Data for this exercise Start Marker
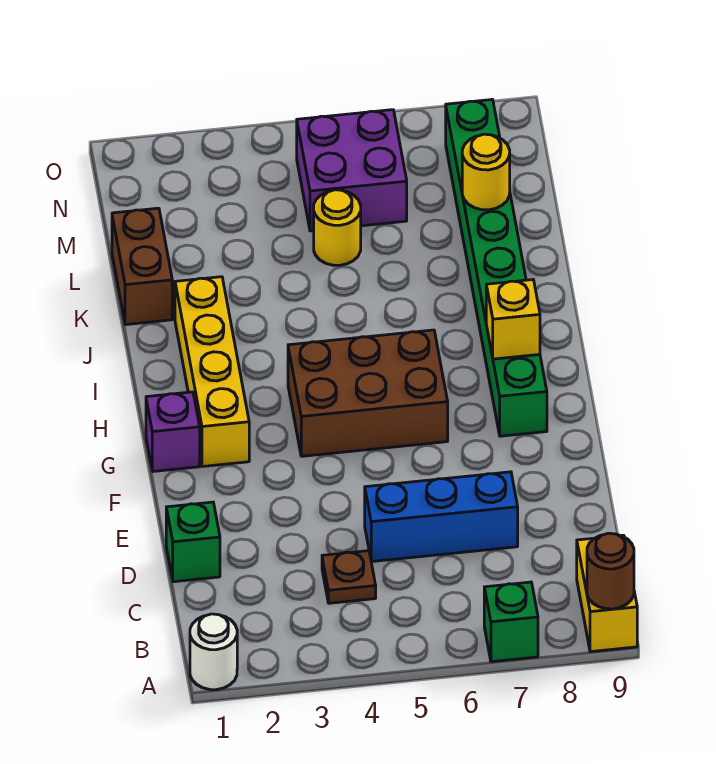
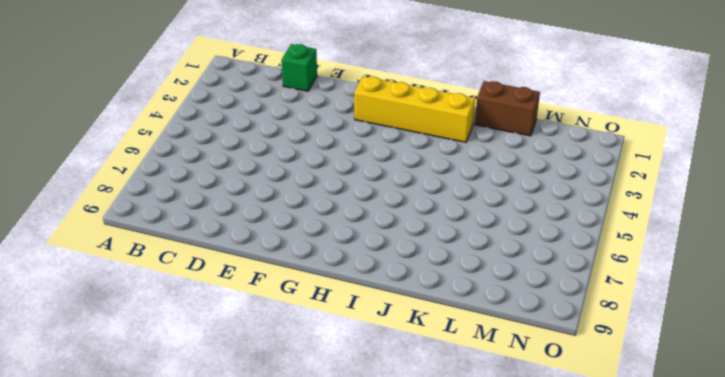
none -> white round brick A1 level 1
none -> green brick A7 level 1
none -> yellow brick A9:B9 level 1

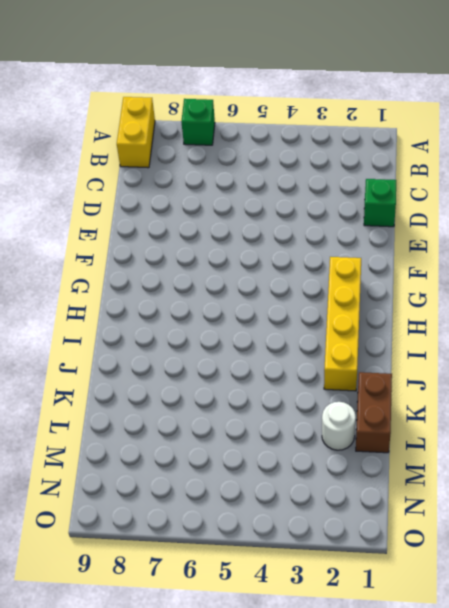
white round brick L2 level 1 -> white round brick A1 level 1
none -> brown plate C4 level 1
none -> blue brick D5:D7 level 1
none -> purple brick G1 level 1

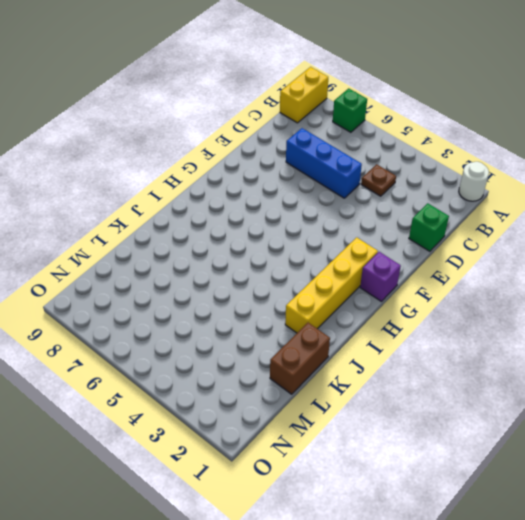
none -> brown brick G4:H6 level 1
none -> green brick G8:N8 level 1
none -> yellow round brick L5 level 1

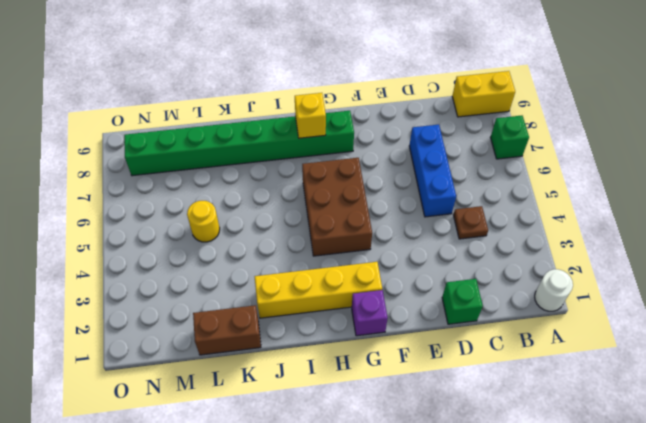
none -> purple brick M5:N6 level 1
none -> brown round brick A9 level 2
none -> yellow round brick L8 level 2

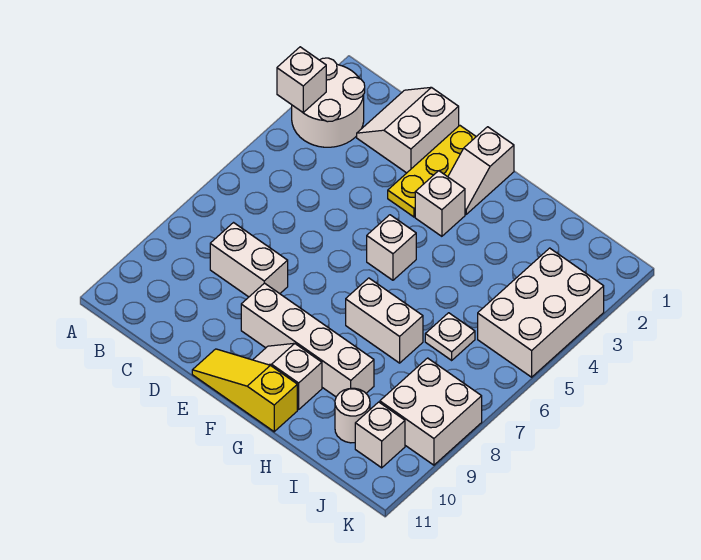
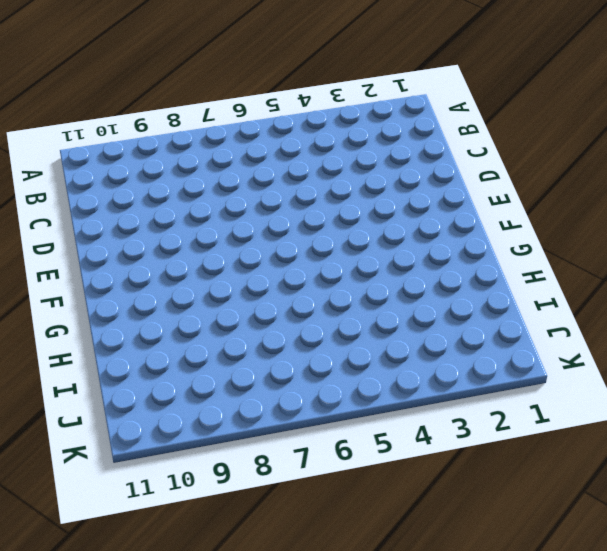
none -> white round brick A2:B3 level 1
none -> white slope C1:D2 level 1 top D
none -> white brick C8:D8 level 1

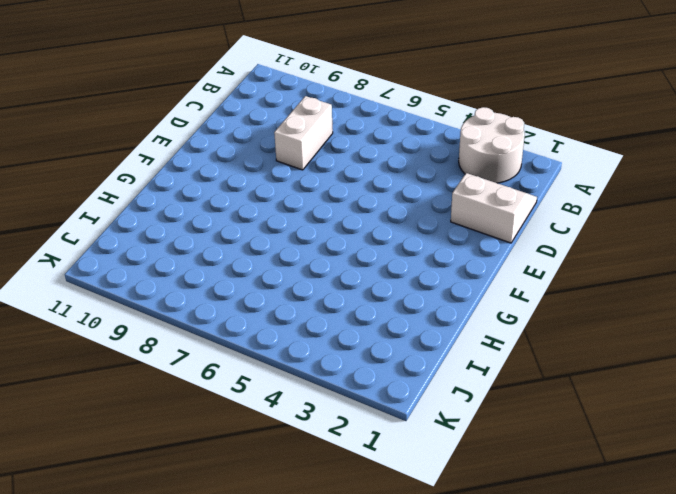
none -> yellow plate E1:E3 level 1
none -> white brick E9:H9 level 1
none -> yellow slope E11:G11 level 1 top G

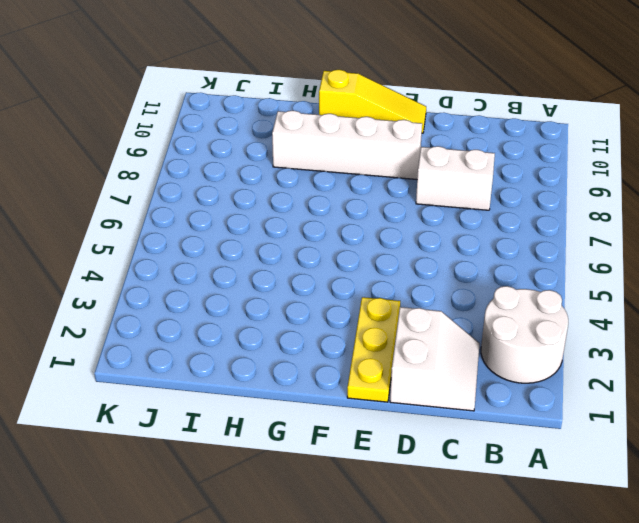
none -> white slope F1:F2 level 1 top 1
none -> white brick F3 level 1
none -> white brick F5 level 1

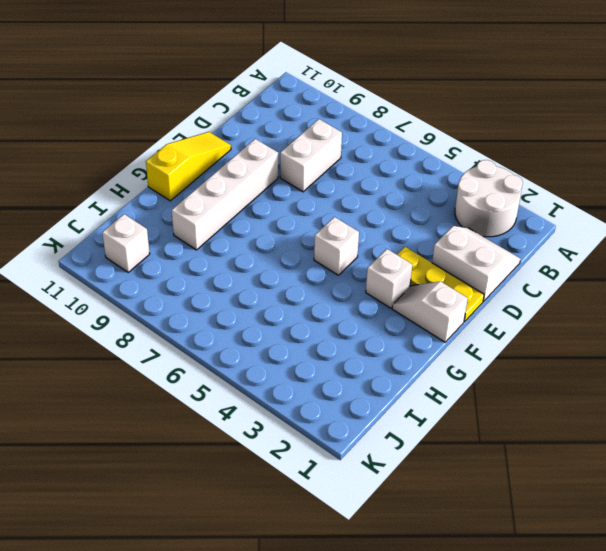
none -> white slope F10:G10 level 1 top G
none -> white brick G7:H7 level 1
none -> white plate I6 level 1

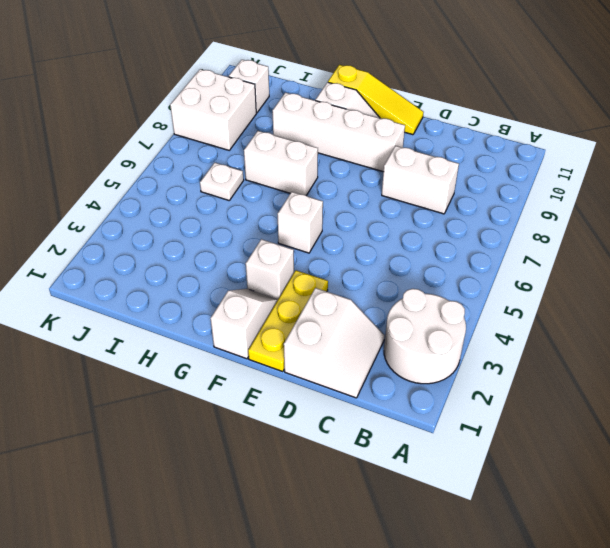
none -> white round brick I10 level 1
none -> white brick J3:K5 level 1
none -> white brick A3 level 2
Data for this exercise End Marker
◆ **Assigned task**
Tally up the lines above in which "plate" occurs. Give the result as a bare number.

◆ **Task solution**
3